── Provided records ──

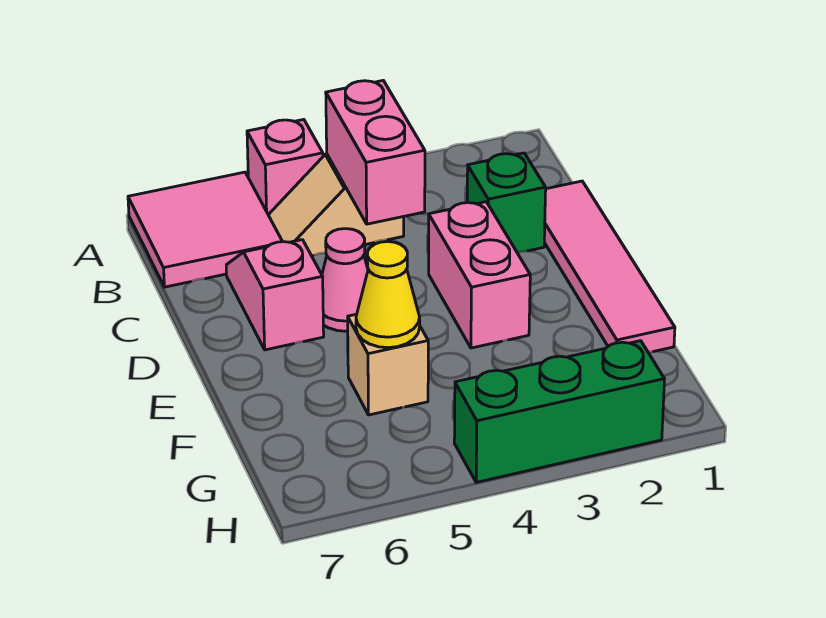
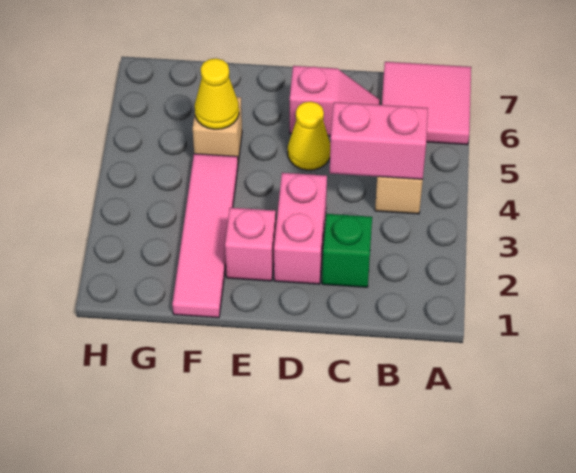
pink 1x1 brick [247,120,323,215] -> pink 1x1 brick moved to [225,208,276,281]
pink 1x4 tile [544,181,675,353] -> pink 1x4 tile turned to [172,154,238,318]
pink 1x2 brick [429,202,530,348] -> pink 1x2 brick turned to [274,173,327,284]
pink 1x1 cone [322,229,368,331] -> yellow 1x1 cone [288,101,330,170]
green 1x3 brick [454,341,664,482] -> none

───

Prompt. Working from the entries above, return all lines that contain "turned".

Answer for the task.
pink 1x4 tile [544,181,675,353] -> pink 1x4 tile turned to [172,154,238,318]
pink 1x2 brick [429,202,530,348] -> pink 1x2 brick turned to [274,173,327,284]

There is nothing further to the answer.